Activity -
Start at the line with "LED: none -> green" and print every line through the end of the material below. Keep it exact and free of pictures.

==============================

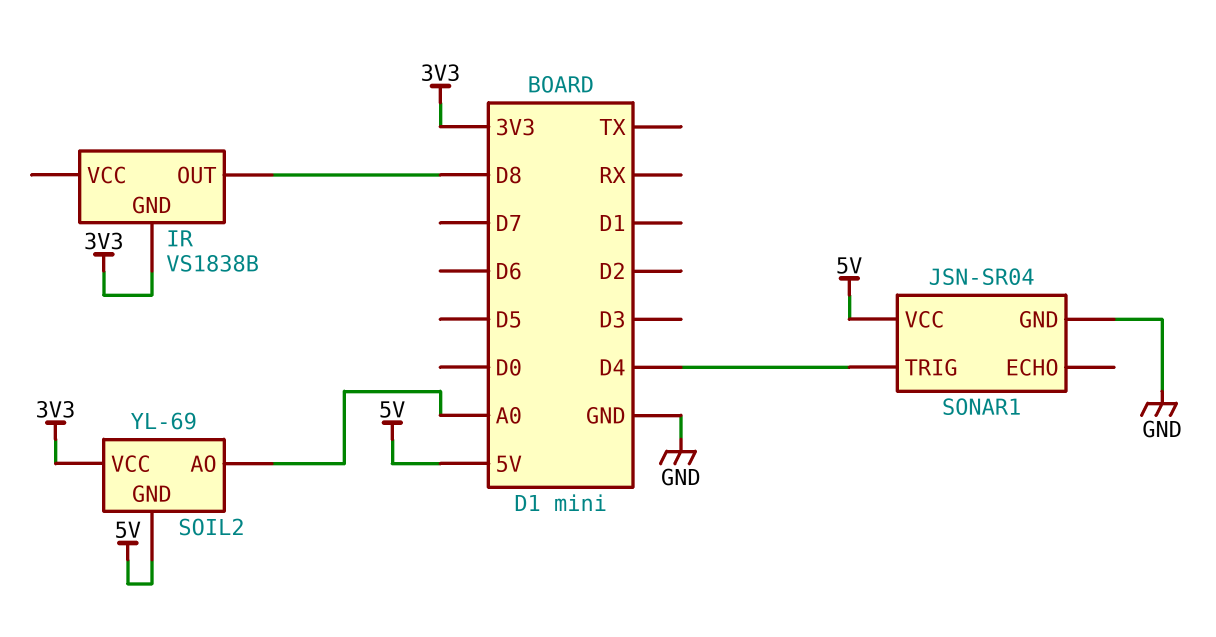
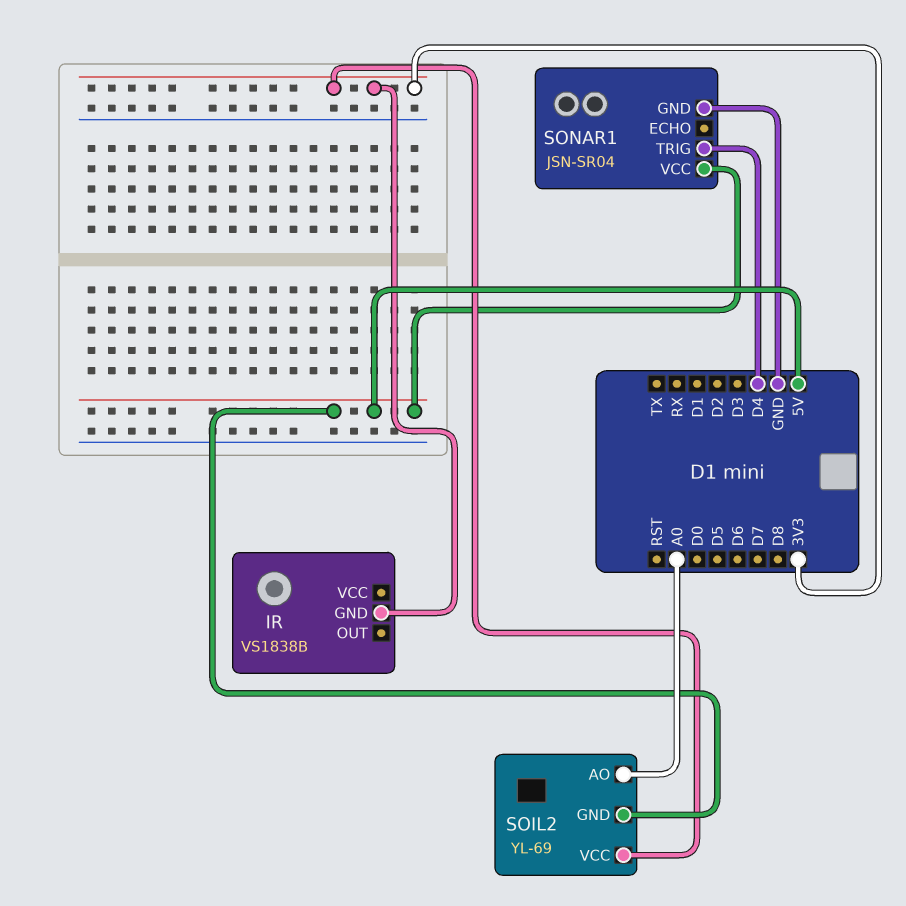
IR pin OUT: D8 -> none

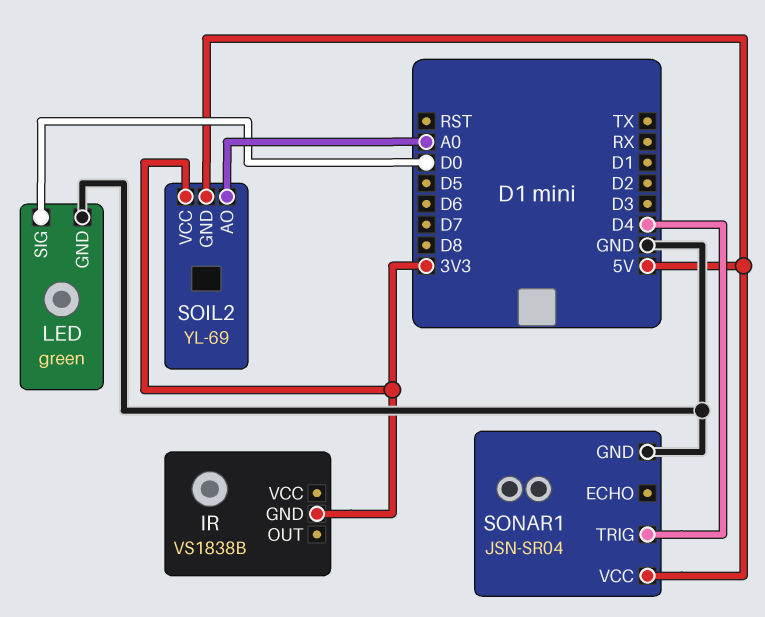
LED: none -> green
LED pin GND: none -> GND
LED pin SIG: none -> D0

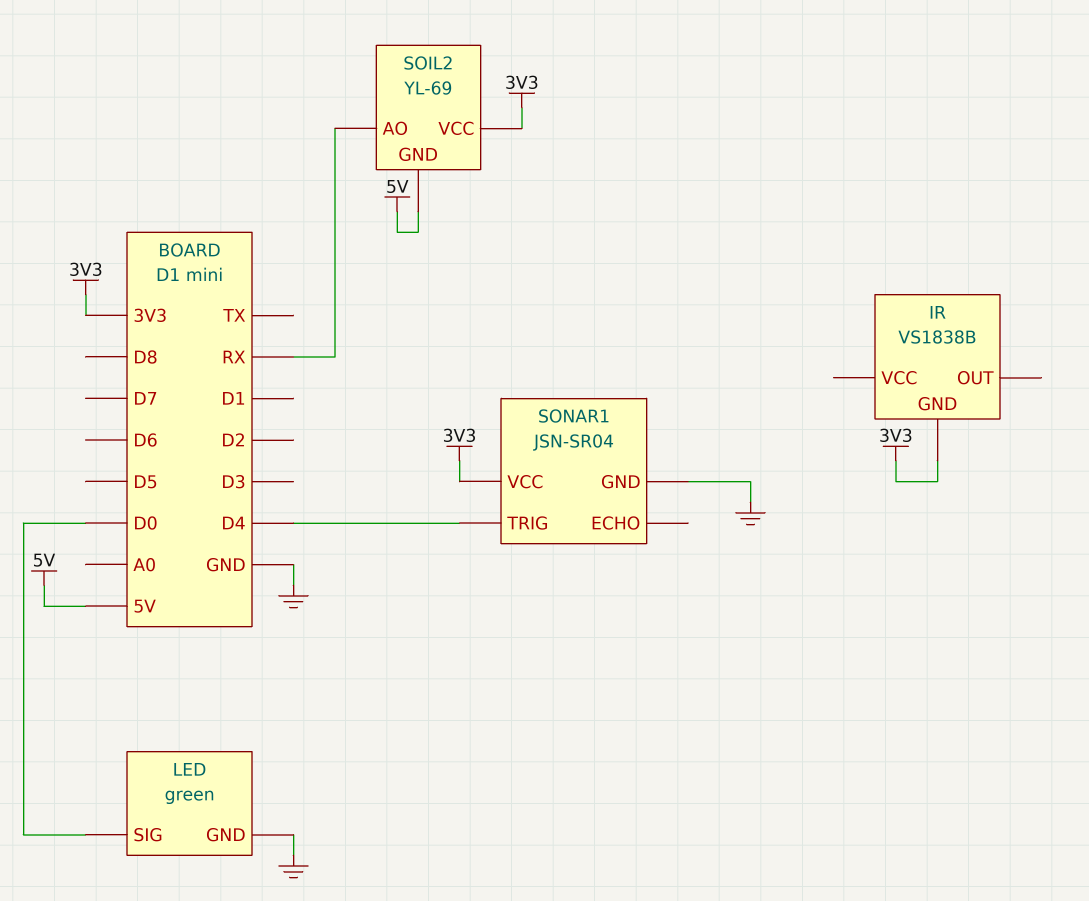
SOIL2 pin AO: A0 -> RX
SONAR1 pin VCC: 5V -> 3V3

==============================

Exercise output -
LED: none -> green
LED pin GND: none -> GND
LED pin SIG: none -> D0

SOIL2 pin AO: A0 -> RX
SONAR1 pin VCC: 5V -> 3V3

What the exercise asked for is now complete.